◆ **About this exercise**: Copy out exactly the lines spanning the line with "D4: schottky SS34" to the line with "U2 pin FB: FB -> GND", inclusive, from the data underneath, with no pictures.

(Dataset items)
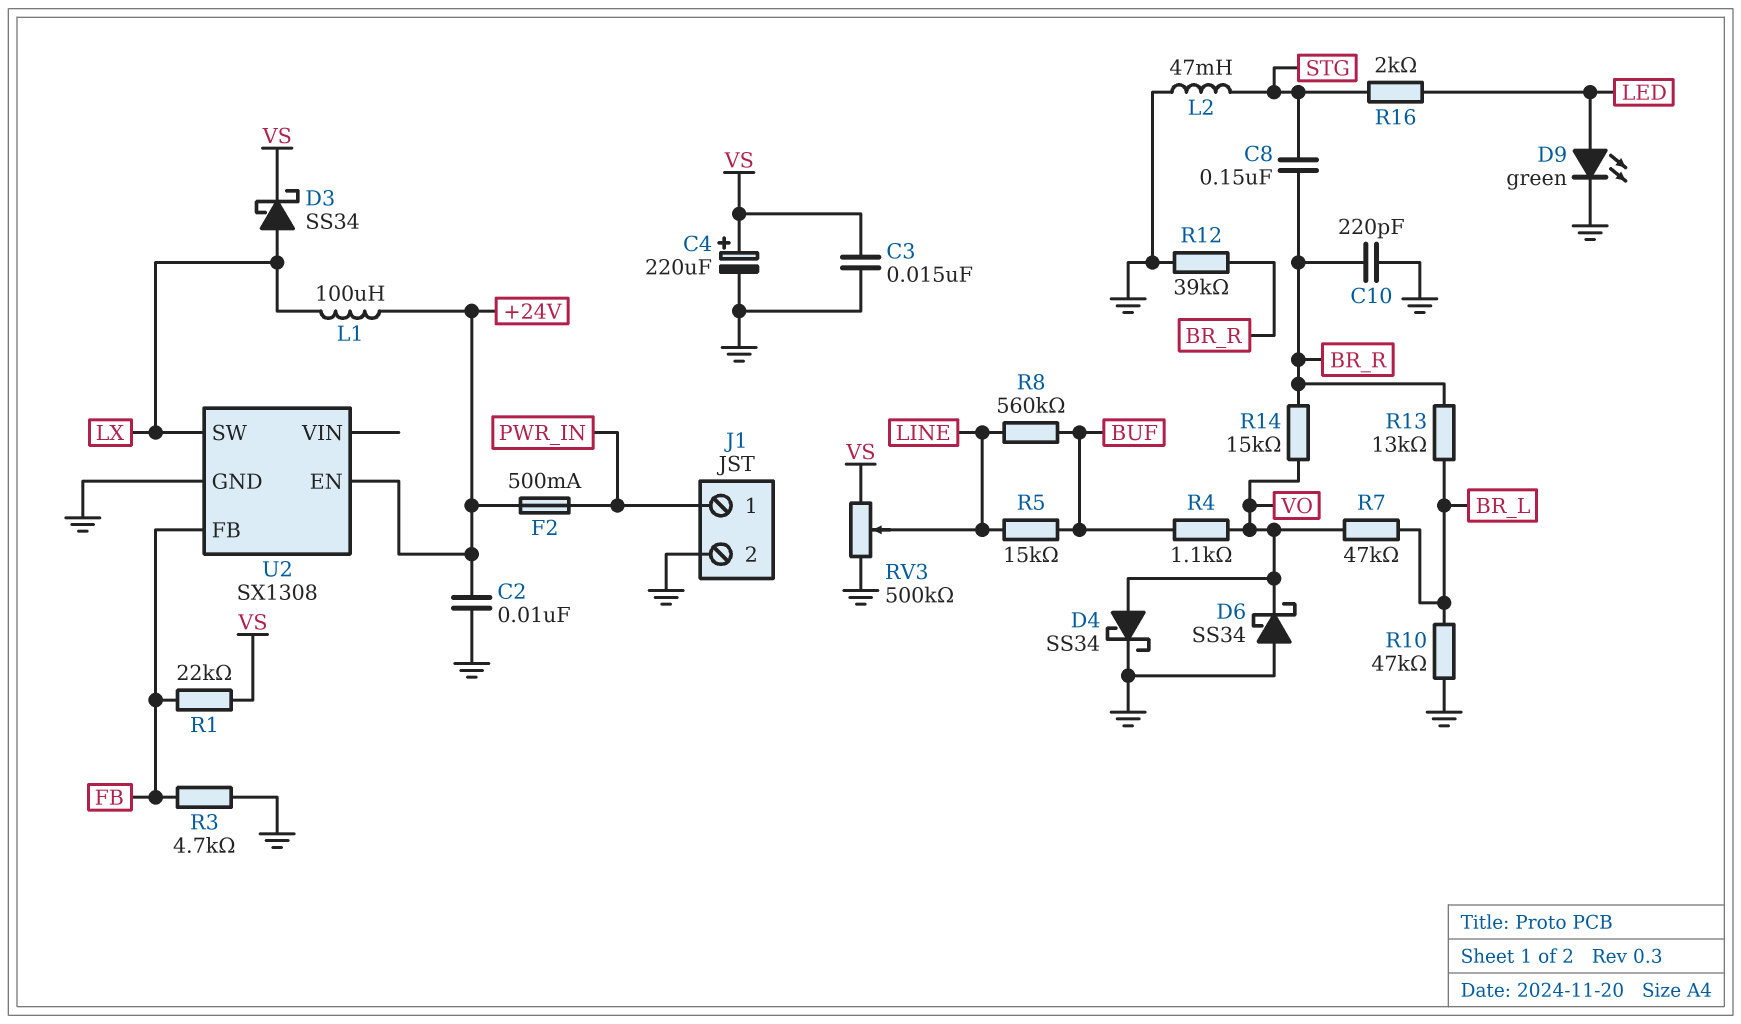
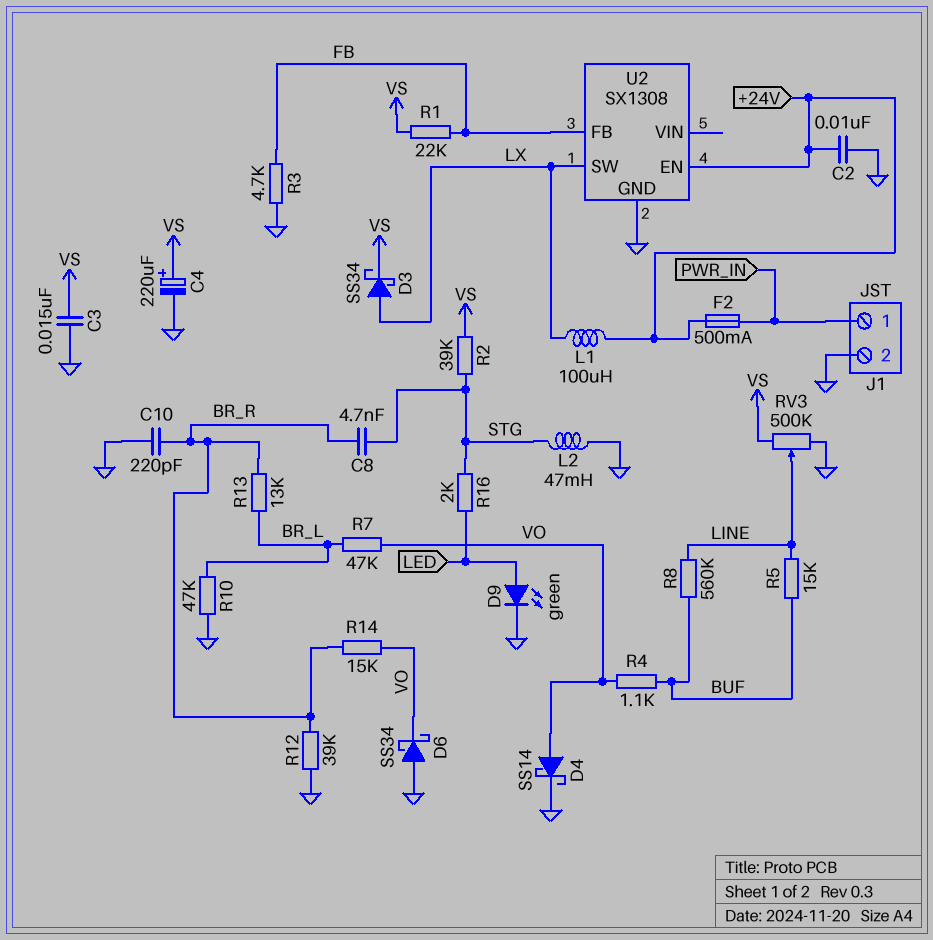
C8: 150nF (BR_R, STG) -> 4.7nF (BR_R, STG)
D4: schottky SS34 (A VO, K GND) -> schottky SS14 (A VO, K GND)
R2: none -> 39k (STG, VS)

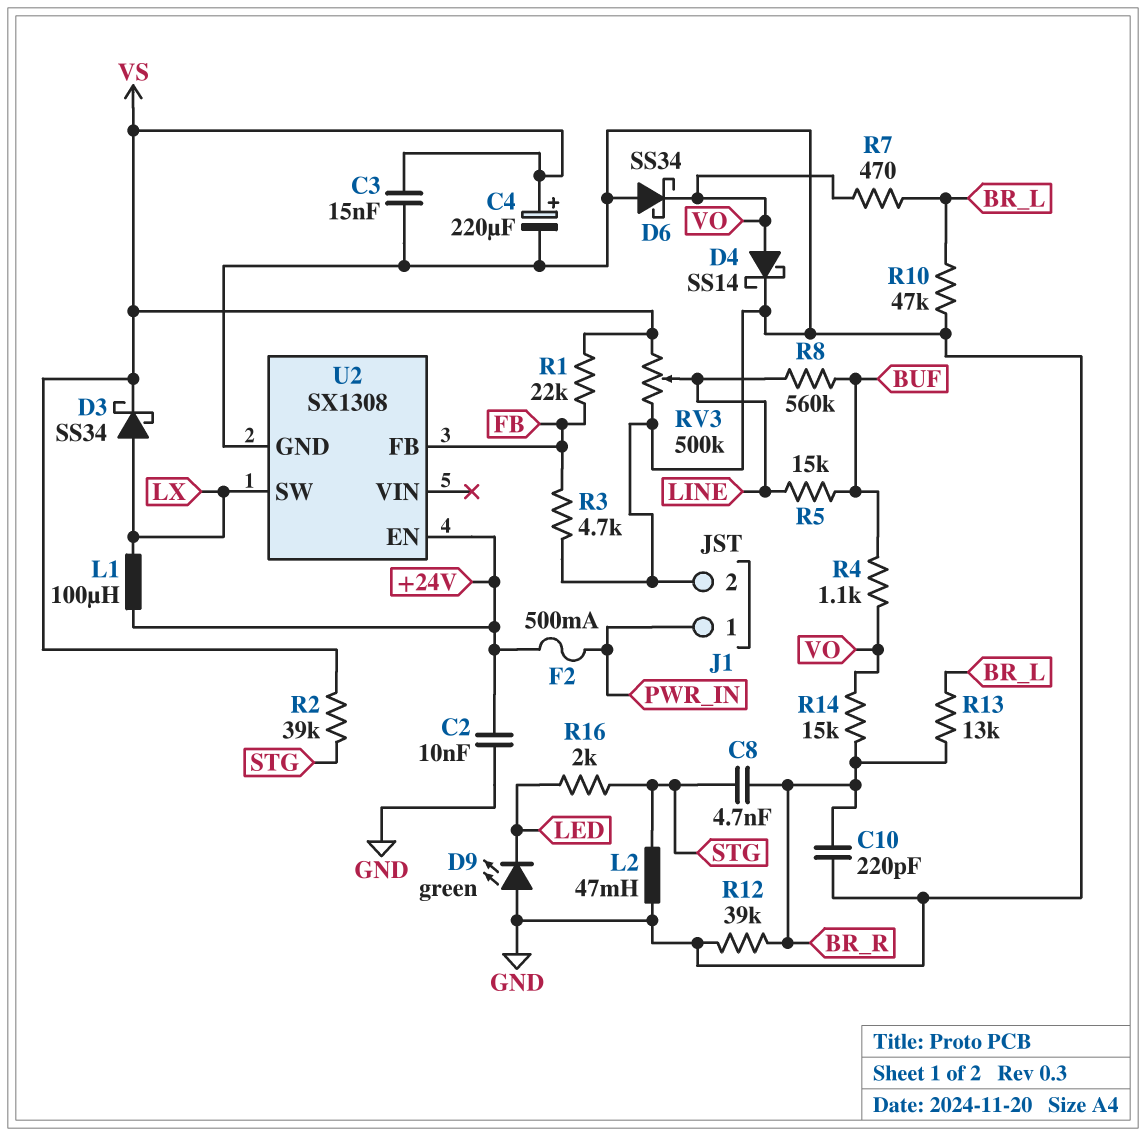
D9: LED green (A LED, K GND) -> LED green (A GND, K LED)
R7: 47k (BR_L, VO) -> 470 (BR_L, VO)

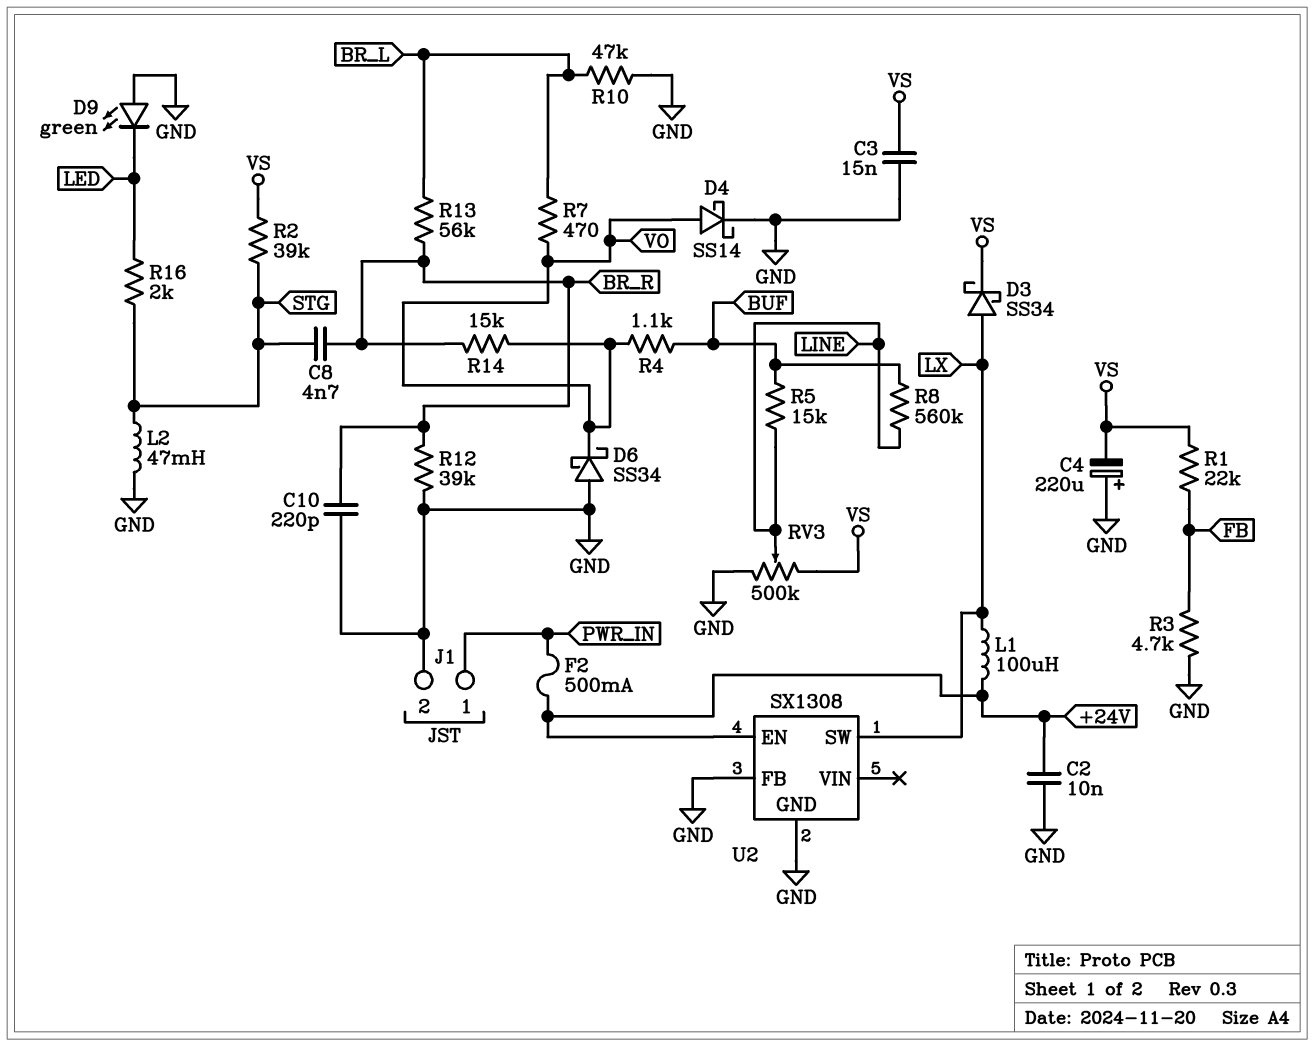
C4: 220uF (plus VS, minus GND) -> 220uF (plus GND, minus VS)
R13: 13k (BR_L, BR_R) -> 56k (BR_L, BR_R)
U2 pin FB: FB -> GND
---
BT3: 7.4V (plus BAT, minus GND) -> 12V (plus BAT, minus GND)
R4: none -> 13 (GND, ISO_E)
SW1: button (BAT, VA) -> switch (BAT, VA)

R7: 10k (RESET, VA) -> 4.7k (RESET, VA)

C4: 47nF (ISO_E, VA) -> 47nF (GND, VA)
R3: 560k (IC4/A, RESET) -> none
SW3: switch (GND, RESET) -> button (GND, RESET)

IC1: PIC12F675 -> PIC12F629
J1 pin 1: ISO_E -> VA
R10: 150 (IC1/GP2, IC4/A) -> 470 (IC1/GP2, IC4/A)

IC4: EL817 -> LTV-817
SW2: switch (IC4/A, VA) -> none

◆ **Response to this task**:
D4: schottky SS34 (A VO, K GND) -> schottky SS14 (A VO, K GND)
R2: none -> 39k (STG, VS)

D9: LED green (A LED, K GND) -> LED green (A GND, K LED)
R7: 47k (BR_L, VO) -> 470 (BR_L, VO)

C4: 220uF (plus VS, minus GND) -> 220uF (plus GND, minus VS)
R13: 13k (BR_L, BR_R) -> 56k (BR_L, BR_R)
U2 pin FB: FB -> GND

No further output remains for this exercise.